● **Your objective**
Lines from the line with "green trapezoid: moved 2 px left, 3 px up" to the line with "pink hexagon: moved 1 px left, 2 px down" in the entries below, and only those, must be output exactly, with both ends included.

● **Data under study**

━━━━━━━━

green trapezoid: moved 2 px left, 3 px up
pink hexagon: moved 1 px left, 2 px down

━━━━━━━━

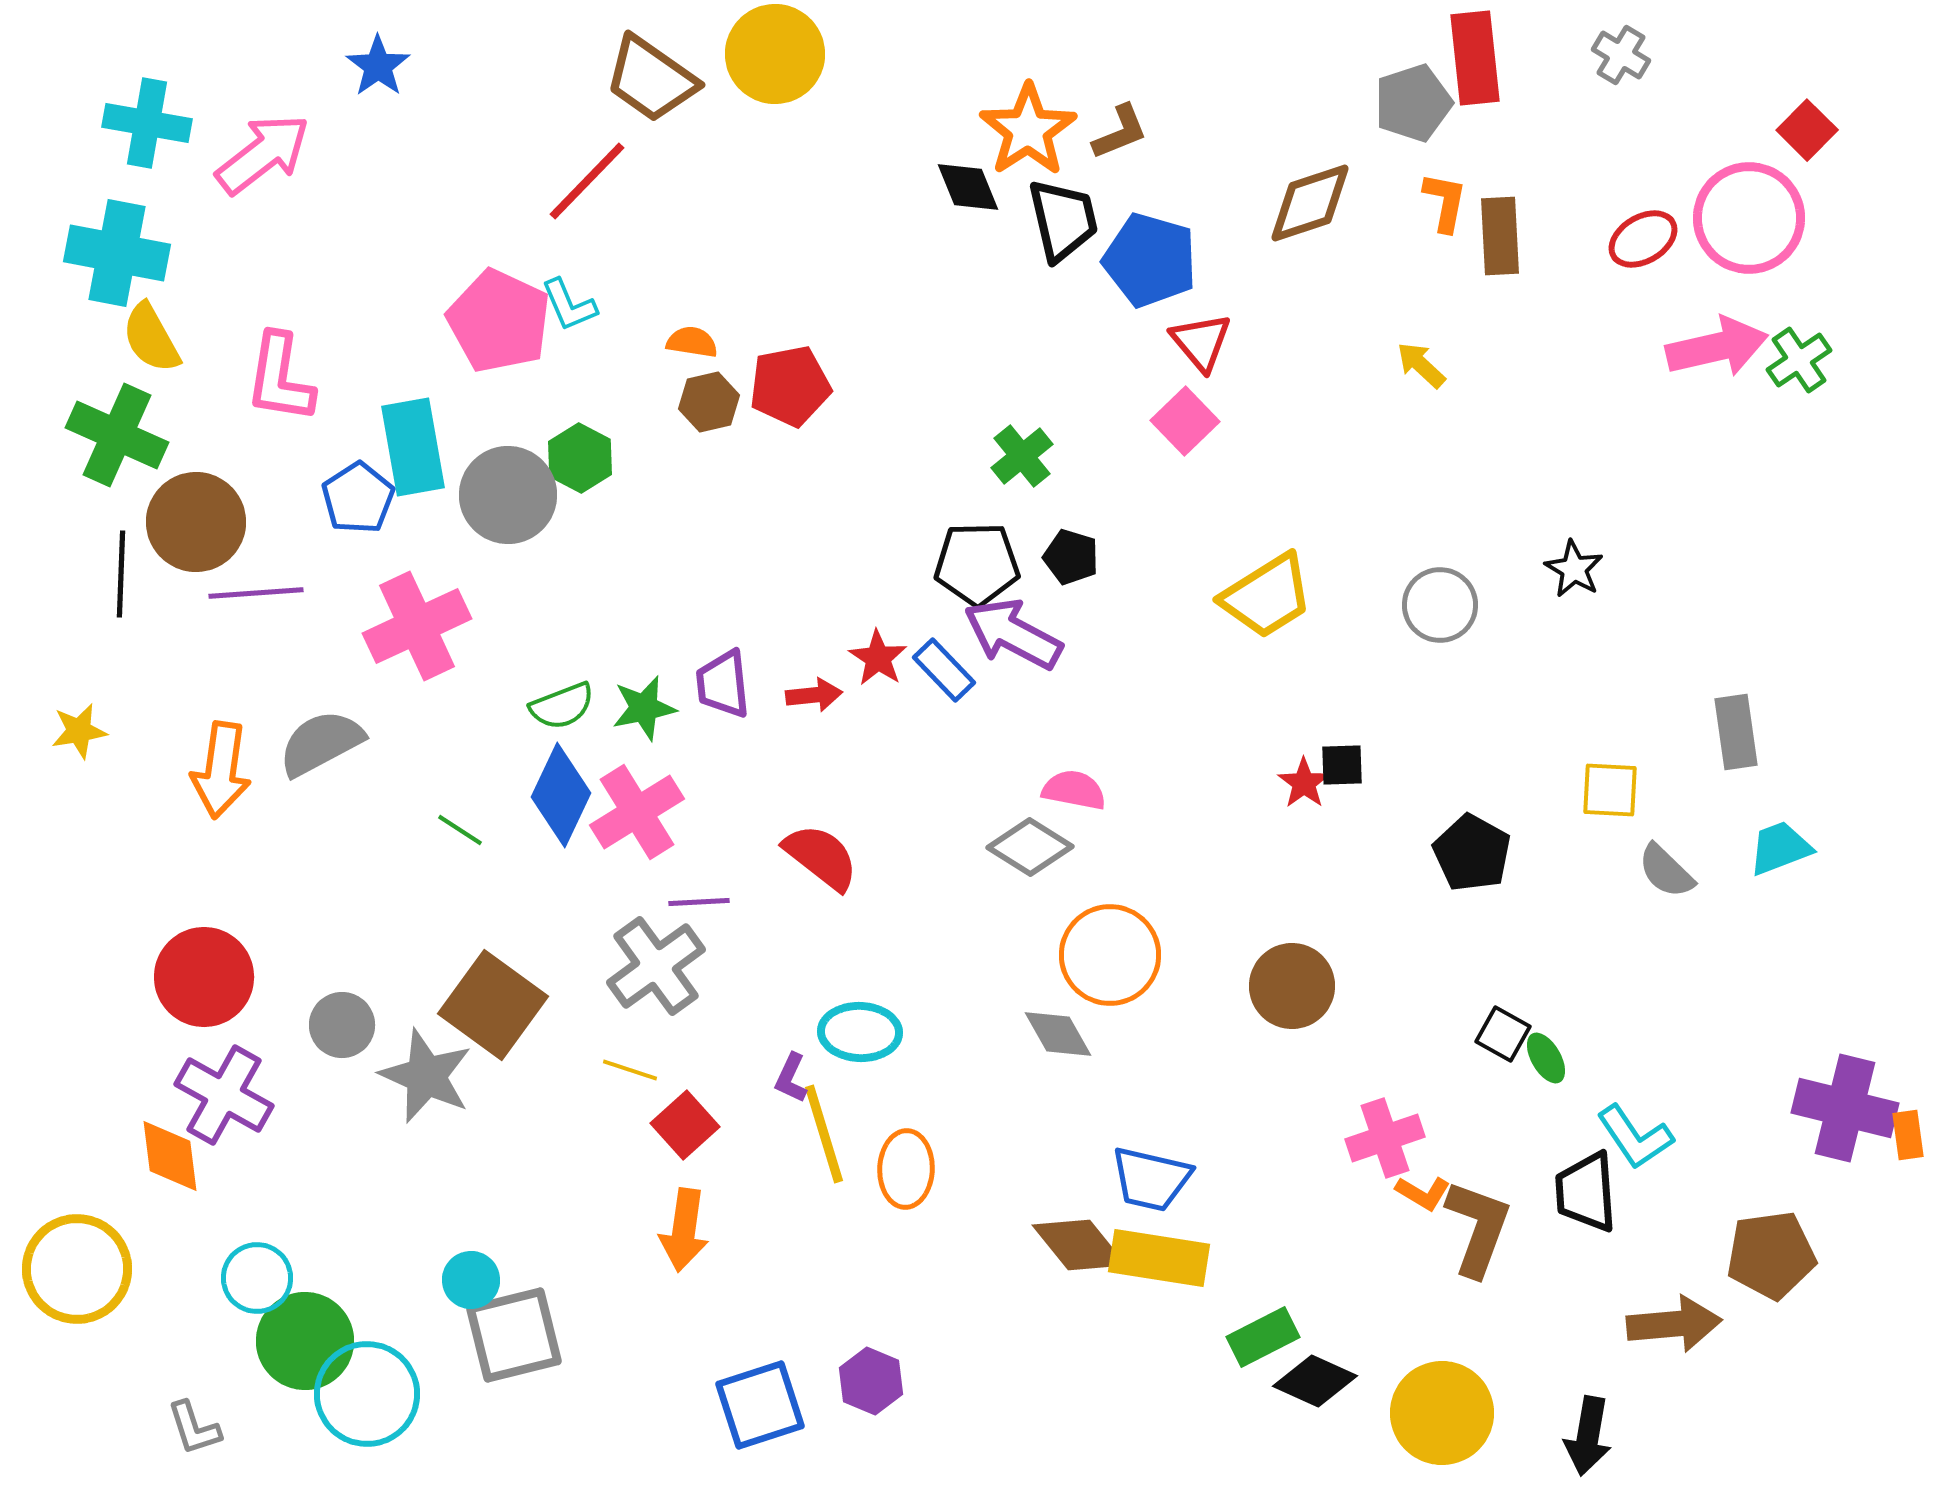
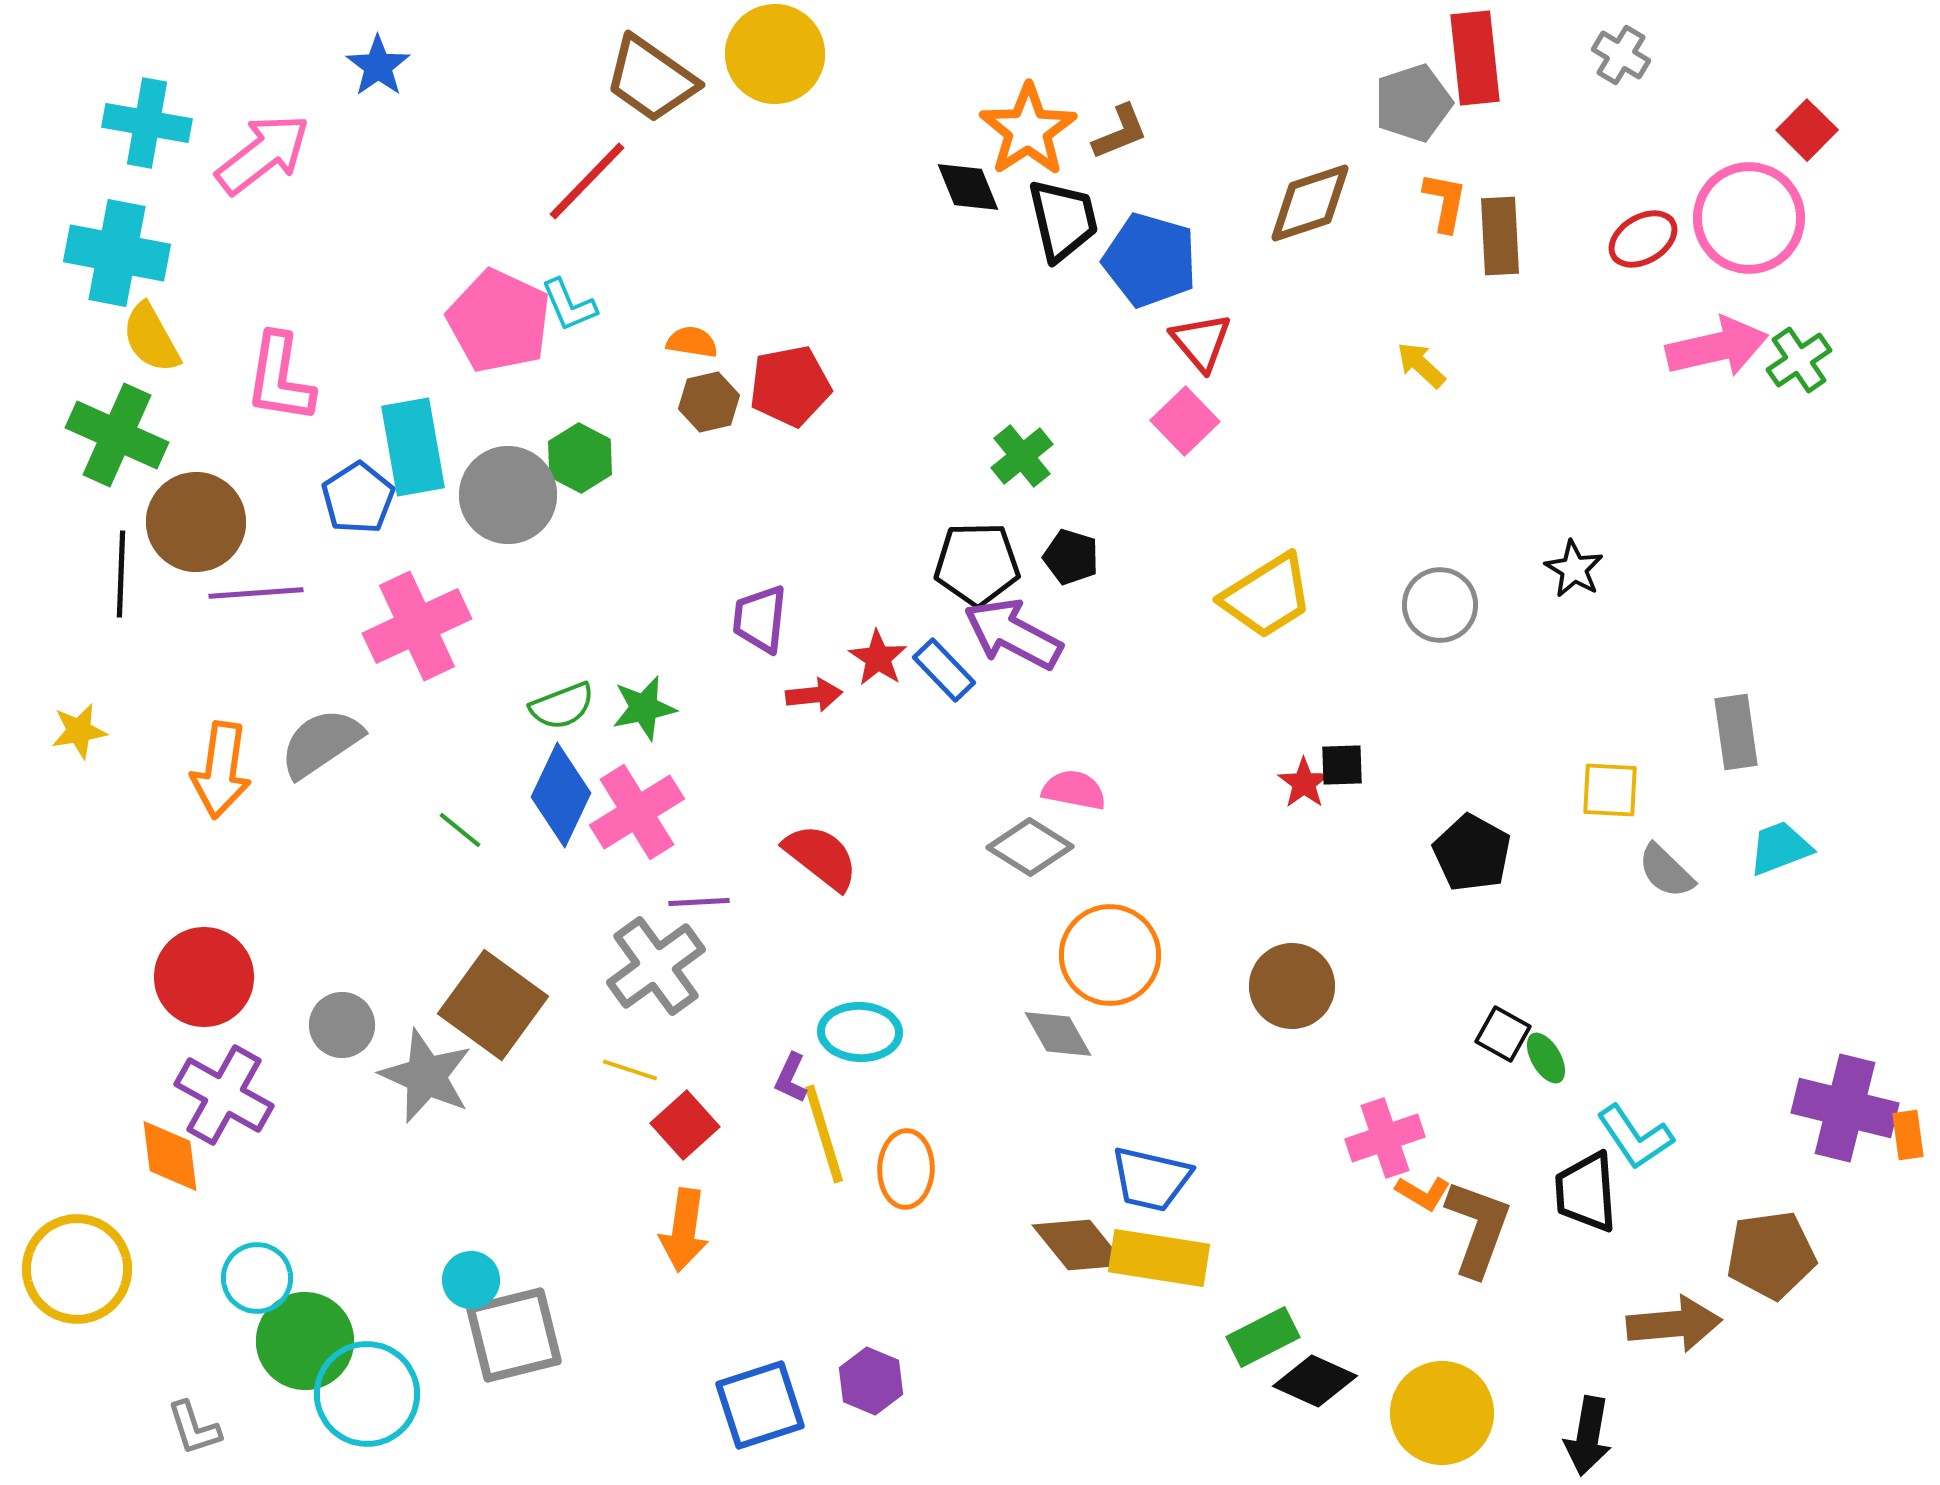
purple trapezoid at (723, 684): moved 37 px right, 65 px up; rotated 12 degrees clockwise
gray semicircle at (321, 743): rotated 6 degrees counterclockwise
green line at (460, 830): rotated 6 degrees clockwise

━━━━━━━━

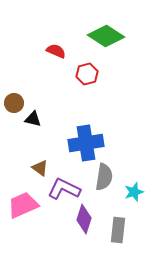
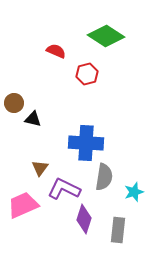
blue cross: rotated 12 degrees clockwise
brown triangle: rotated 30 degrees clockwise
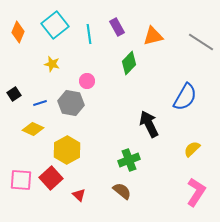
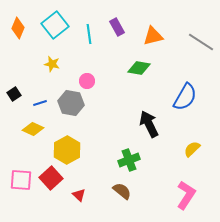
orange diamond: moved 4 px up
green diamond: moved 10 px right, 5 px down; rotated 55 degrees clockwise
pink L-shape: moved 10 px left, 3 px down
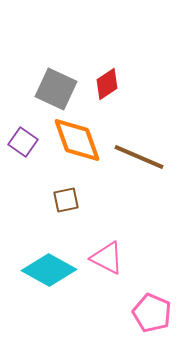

━━━━━━━━

● **Written answer**
green trapezoid: moved 2 px left, 3 px up
pink hexagon: moved 1 px left, 2 px down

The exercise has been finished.